## GIVEN DATA

[Start of section]

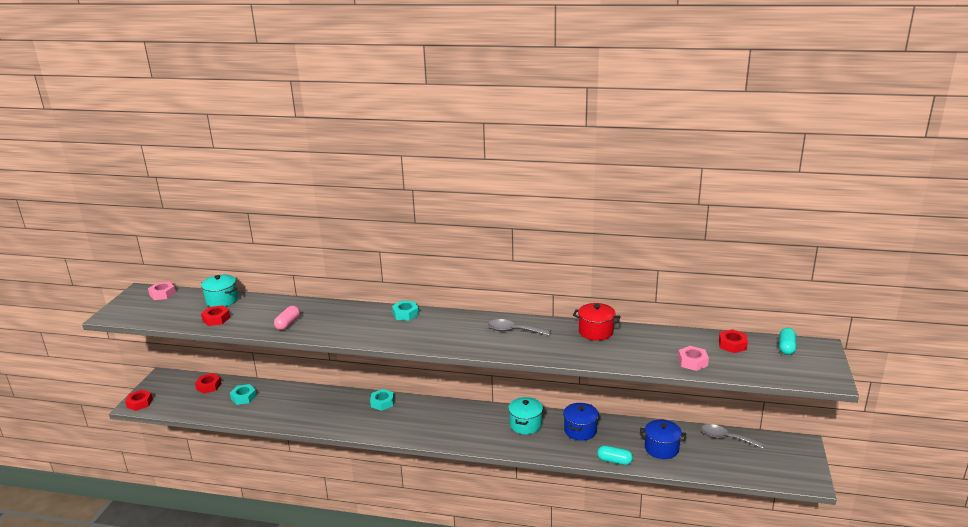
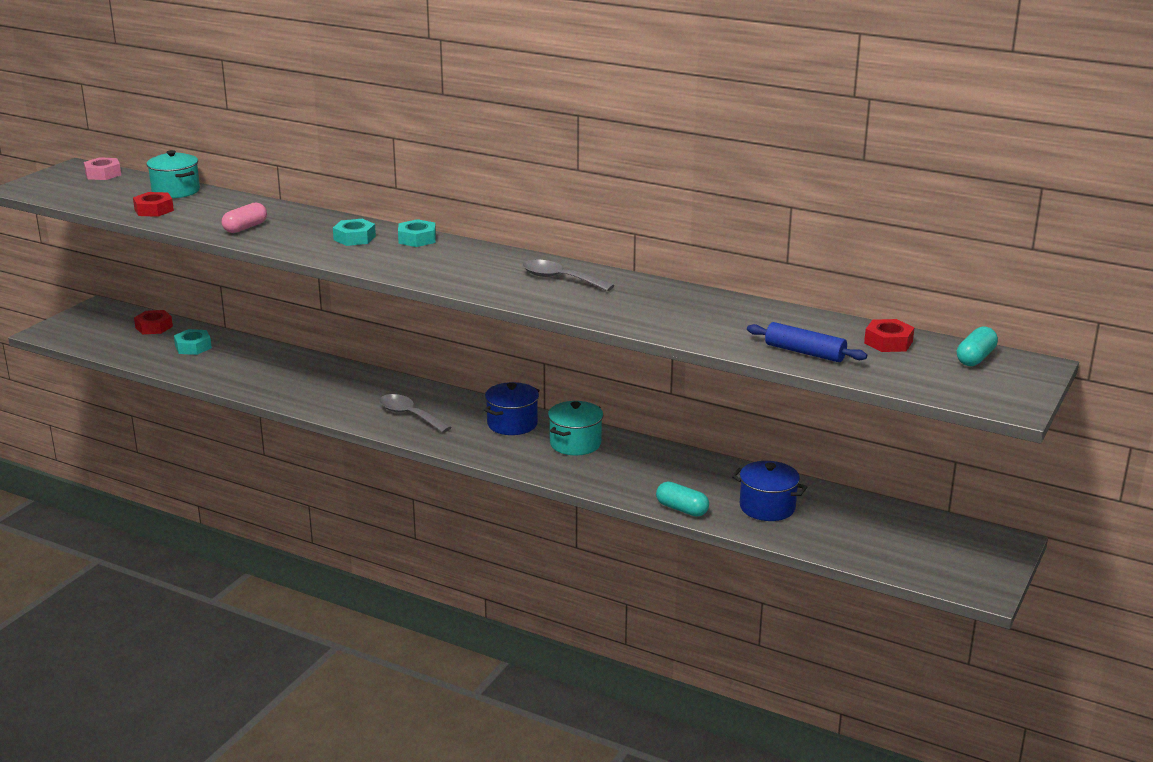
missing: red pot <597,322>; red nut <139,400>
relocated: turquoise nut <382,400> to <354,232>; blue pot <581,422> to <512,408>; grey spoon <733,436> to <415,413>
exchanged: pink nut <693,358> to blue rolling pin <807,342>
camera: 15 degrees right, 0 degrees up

[End of section]

## ACTION ITEM
Transcribe the listing in full. Leave the pictures out.

## YOUR SOLUTION
missing: red pot <597,322>; red nut <139,400>
relocated: turquoise nut <382,400> to <354,232>; blue pot <581,422> to <512,408>; grey spoon <733,436> to <415,413>
exchanged: pink nut <693,358> to blue rolling pin <807,342>
camera: 15 degrees right, 0 degrees up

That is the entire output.